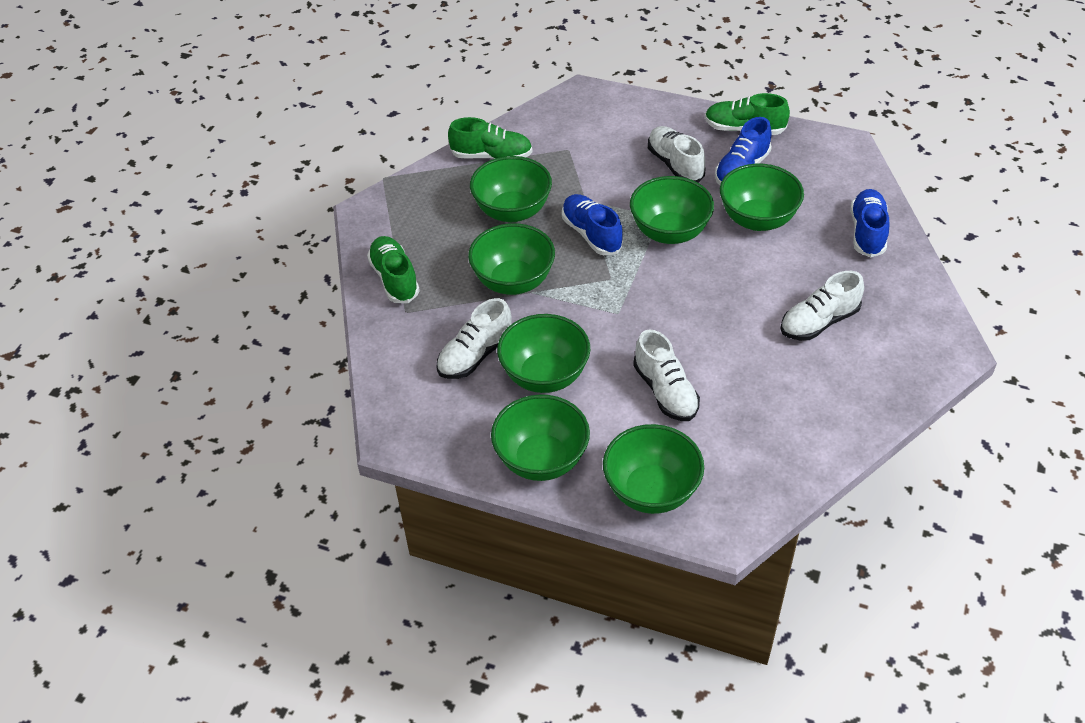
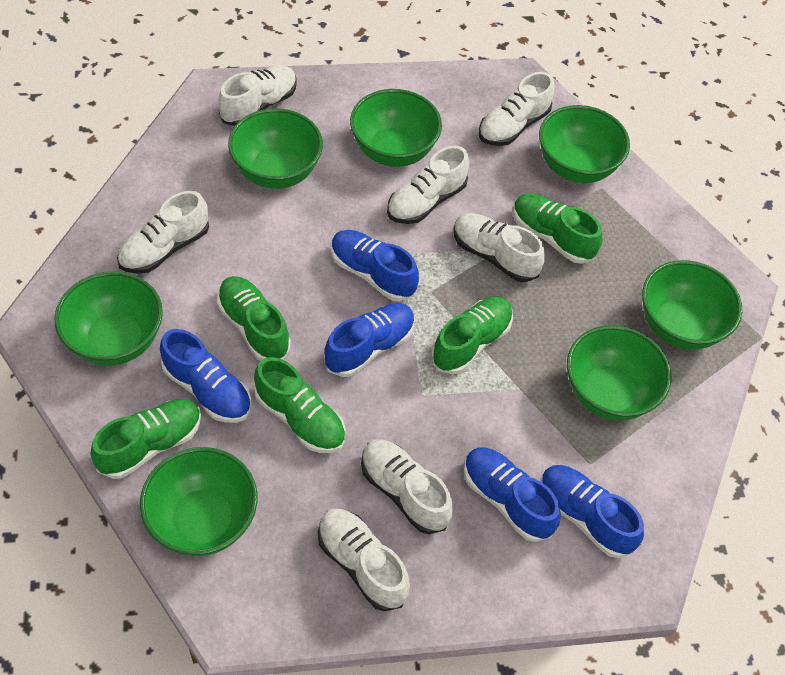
blue shoe: 3 -> 5
green shoe: 3 -> 5
white shoe: 4 -> 7

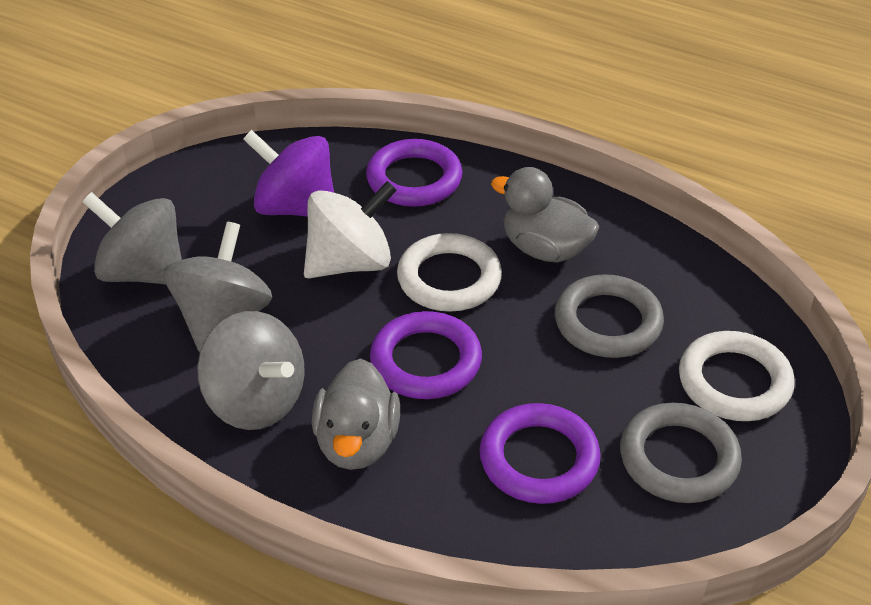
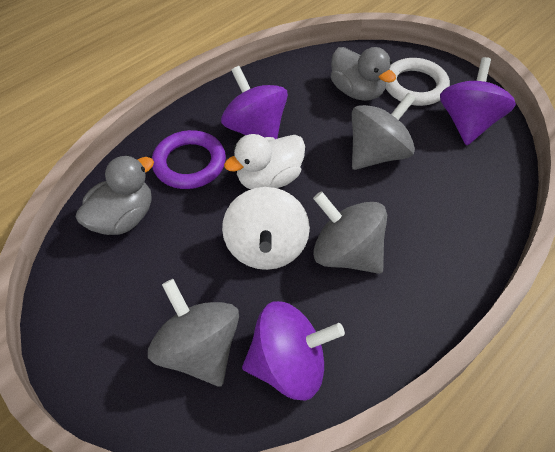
grey ring: 2 -> 0
purple ring: 3 -> 1
purple spinning top: 1 -> 3
white duck: 0 -> 1
white ring: 2 -> 1

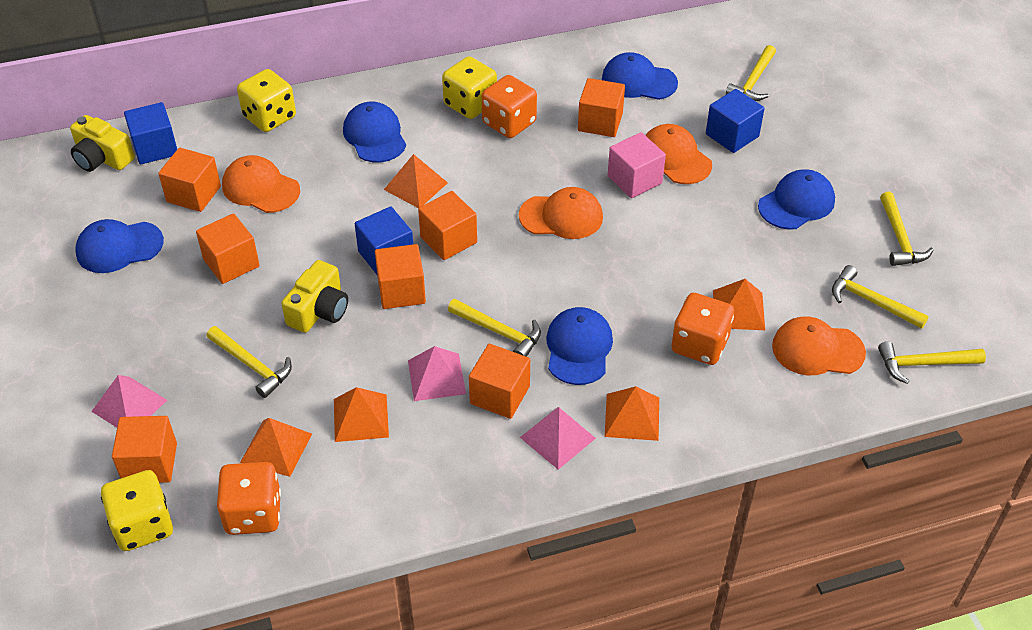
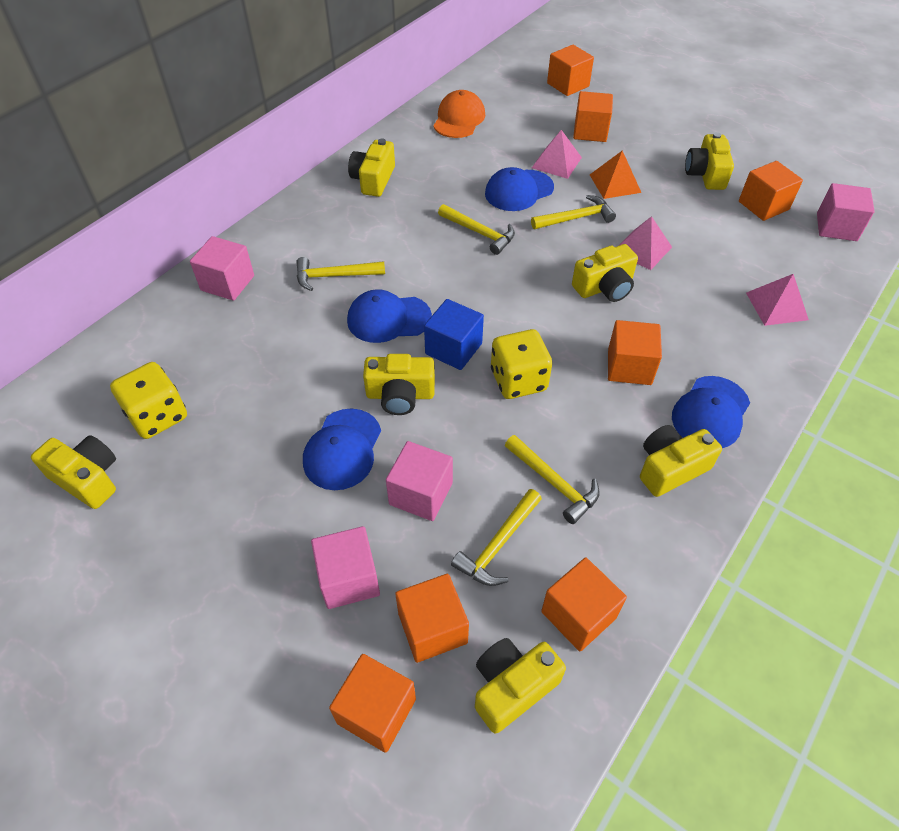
blue cap: 5 -> 4
blue cube: 3 -> 1
orange cap: 4 -> 1
orange dice: 3 -> 0
orange pyramid: 5 -> 1
pink cube: 1 -> 4
yellow camera: 2 -> 7
yellow dice: 3 -> 2
yellow hammer: 6 -> 5

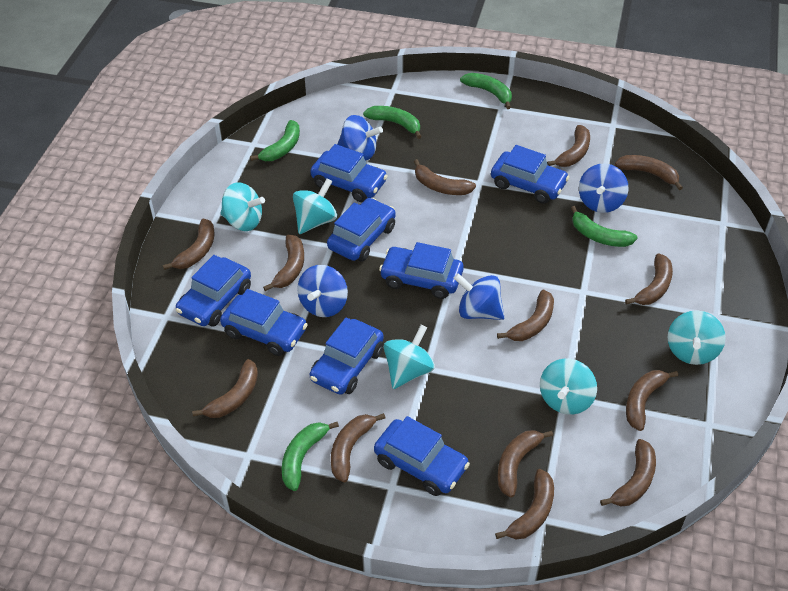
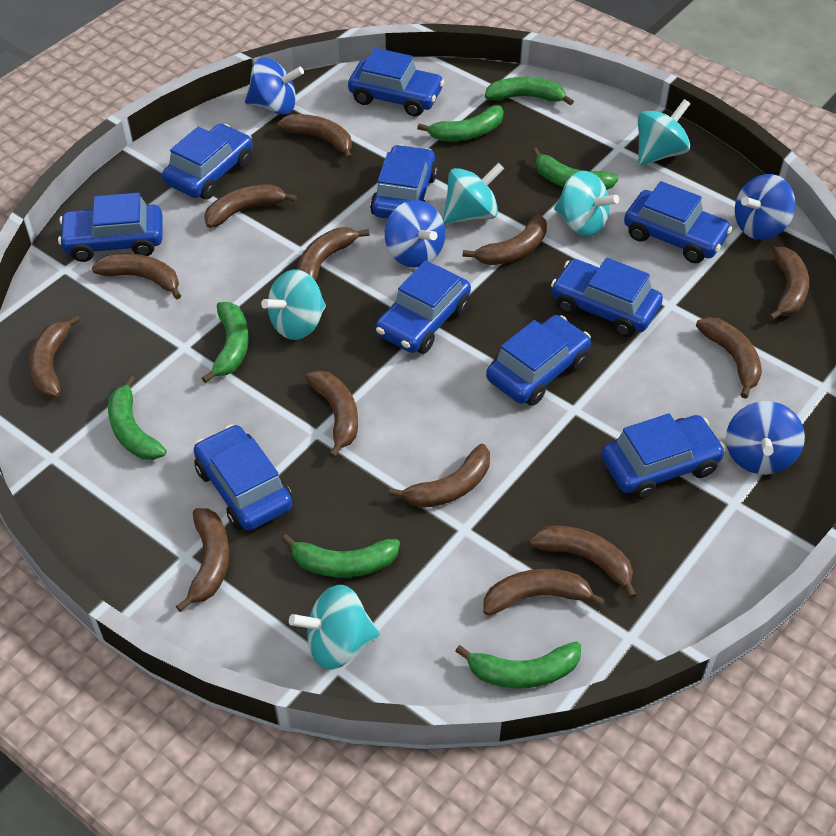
blue car: 8 -> 10
green banana: 5 -> 7

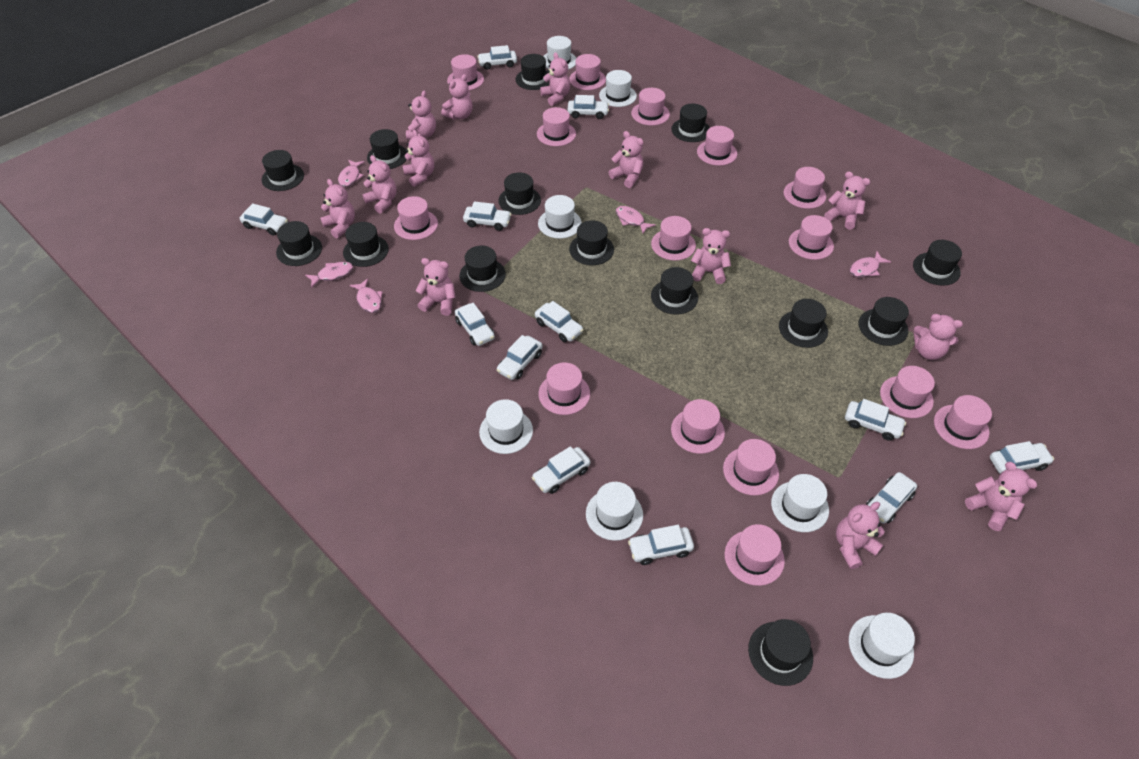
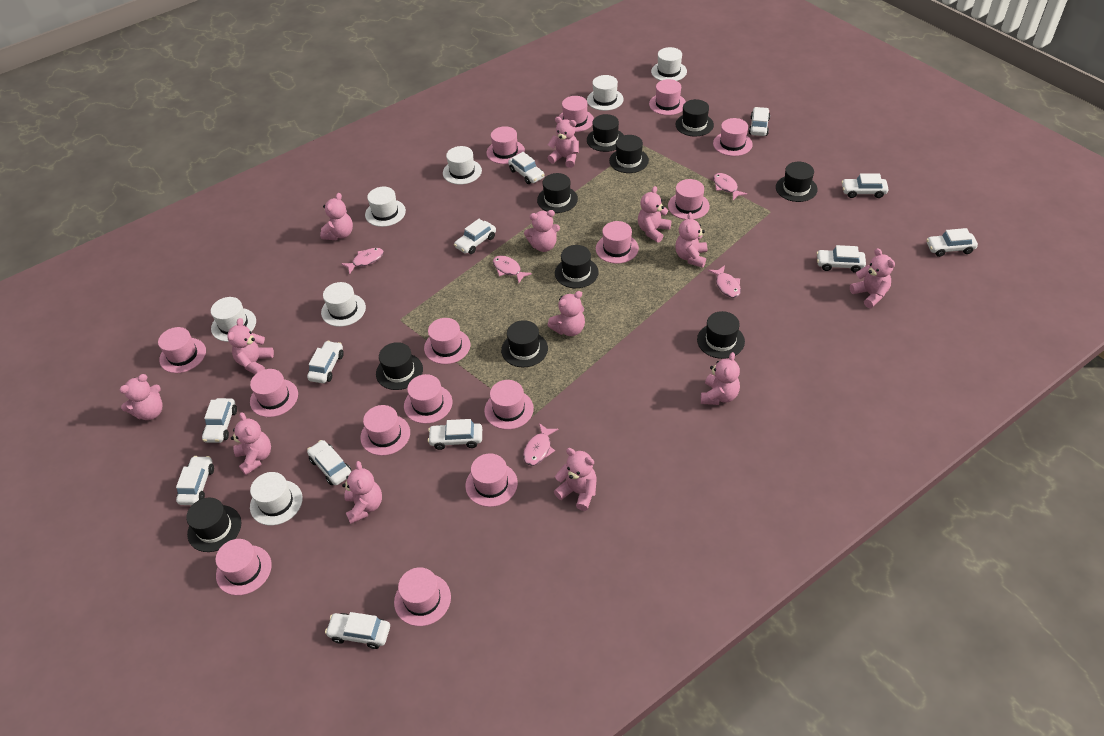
black hat: 14 -> 10

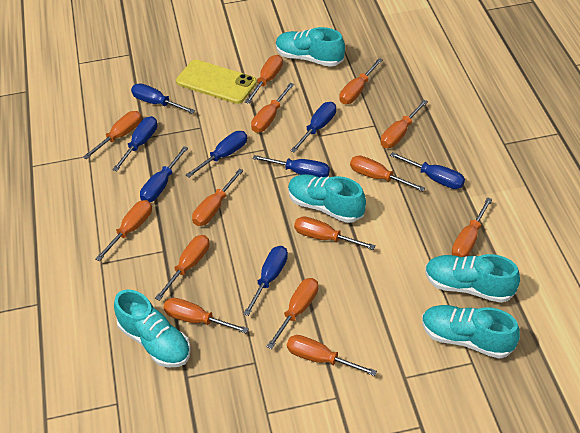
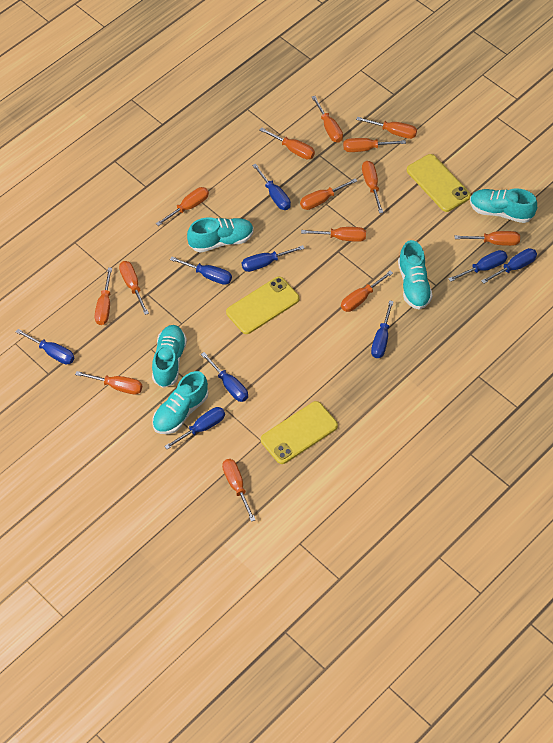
blue screwdriver: 8 -> 9
yellow phone: 1 -> 3

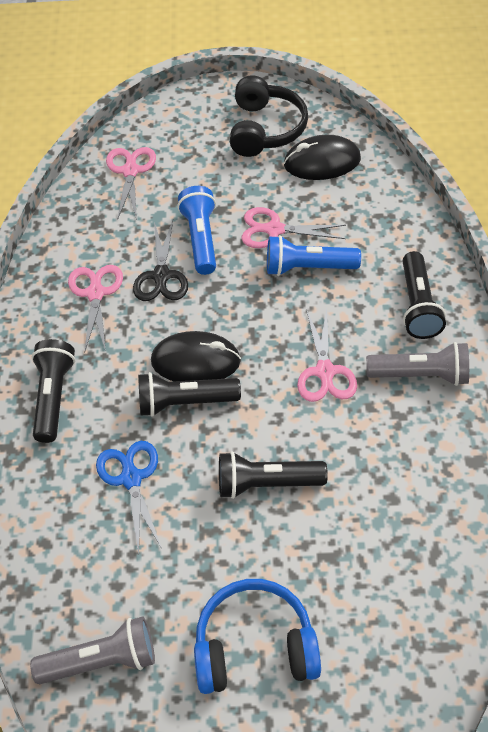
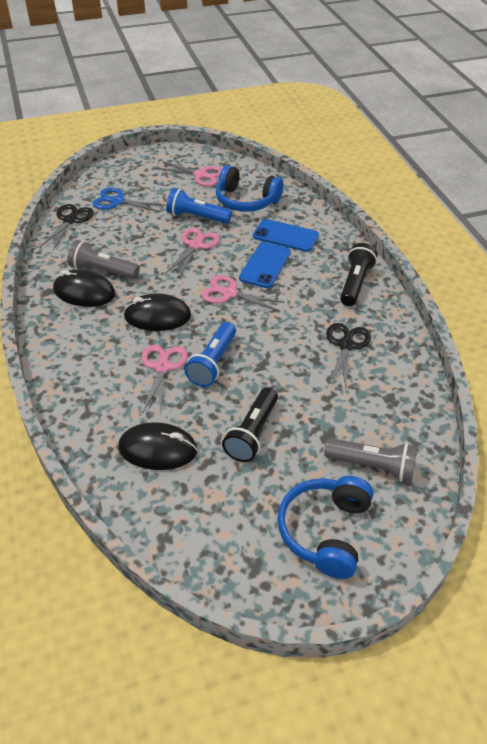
black flashlight: 4 -> 2
black headphones: 1 -> 0
black mouse: 2 -> 3
black scissors: 1 -> 2
blue headphones: 1 -> 2
blue phone: 0 -> 2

Exercise directions: Reply with exactly the lines above from the one that contains "black scissors: 1 -> 2" through the final line of the material, and with nothing else.

Task result:
black scissors: 1 -> 2
blue headphones: 1 -> 2
blue phone: 0 -> 2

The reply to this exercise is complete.